Dataset entries:
********
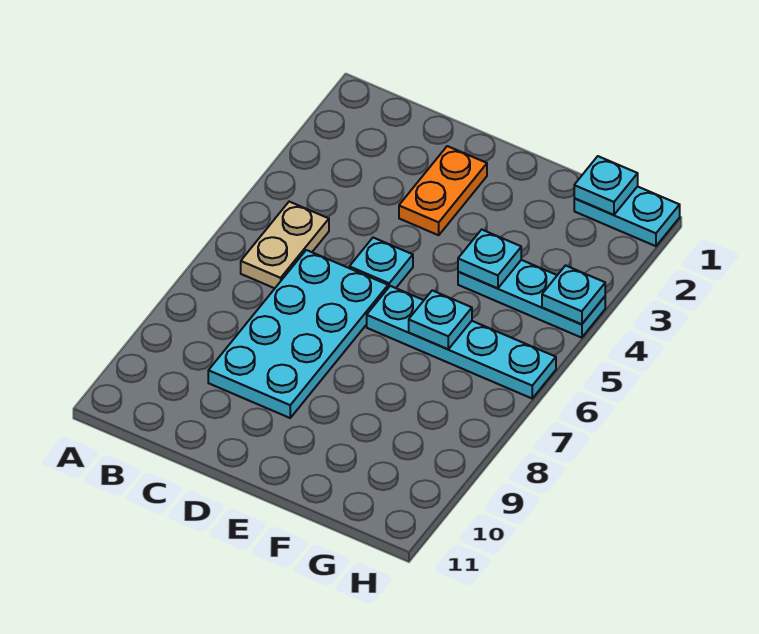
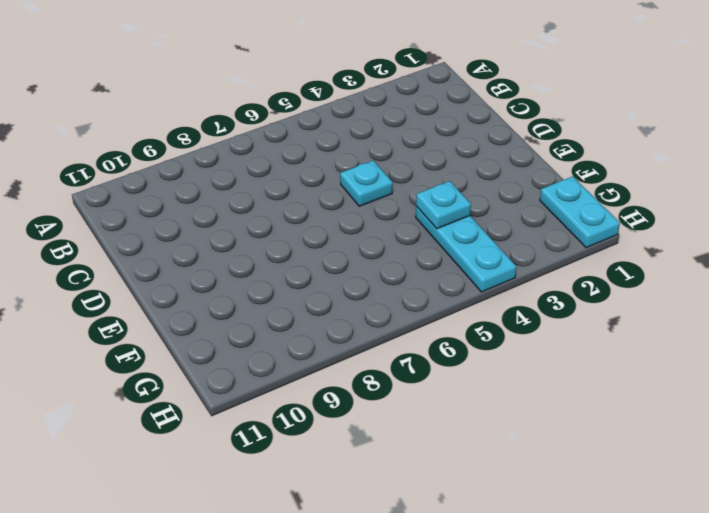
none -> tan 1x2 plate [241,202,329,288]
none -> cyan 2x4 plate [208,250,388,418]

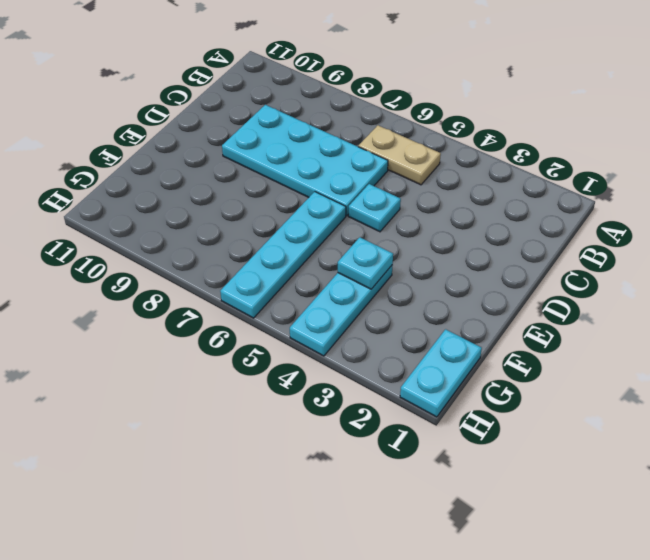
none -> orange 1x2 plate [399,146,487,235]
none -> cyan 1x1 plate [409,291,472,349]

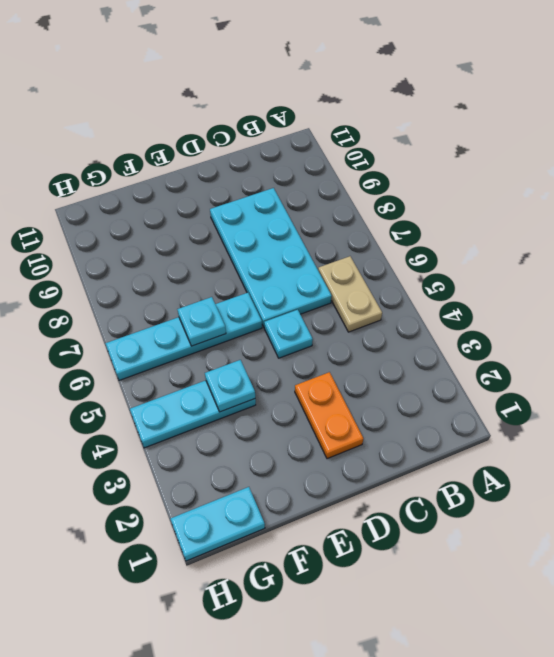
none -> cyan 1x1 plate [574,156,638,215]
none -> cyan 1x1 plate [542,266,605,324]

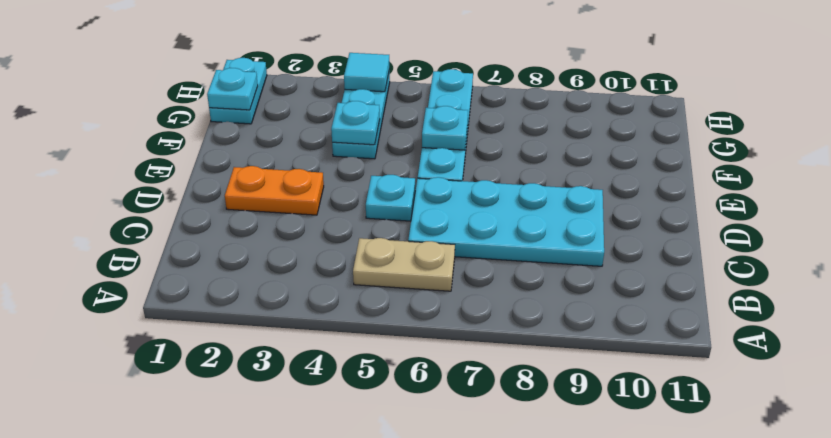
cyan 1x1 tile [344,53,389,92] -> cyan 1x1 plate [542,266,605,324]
********
» **Work instruction**: What is needed here is an exact transcription of every record above, with images excluded.

» **Written solution**:
none -> tan 1x2 plate [241,202,329,288]
none -> cyan 2x4 plate [208,250,388,418]

none -> orange 1x2 plate [399,146,487,235]
none -> cyan 1x1 plate [409,291,472,349]

none -> cyan 1x1 plate [574,156,638,215]
none -> cyan 1x1 plate [542,266,605,324]

cyan 1x1 tile [344,53,389,92] -> cyan 1x1 plate [542,266,605,324]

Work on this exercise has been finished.